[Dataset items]
--- START ---
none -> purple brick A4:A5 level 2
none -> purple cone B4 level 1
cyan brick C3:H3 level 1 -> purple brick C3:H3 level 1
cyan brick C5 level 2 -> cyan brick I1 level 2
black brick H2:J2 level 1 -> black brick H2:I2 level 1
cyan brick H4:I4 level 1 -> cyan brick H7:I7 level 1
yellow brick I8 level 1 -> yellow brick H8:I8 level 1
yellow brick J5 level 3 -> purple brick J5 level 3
--- END ---
Would you please give the data above again, exactly as it appears?

# [Answer]
none -> purple brick A4:A5 level 2
none -> purple cone B4 level 1
cyan brick C3:H3 level 1 -> purple brick C3:H3 level 1
cyan brick C5 level 2 -> cyan brick I1 level 2
black brick H2:J2 level 1 -> black brick H2:I2 level 1
cyan brick H4:I4 level 1 -> cyan brick H7:I7 level 1
yellow brick I8 level 1 -> yellow brick H8:I8 level 1
yellow brick J5 level 3 -> purple brick J5 level 3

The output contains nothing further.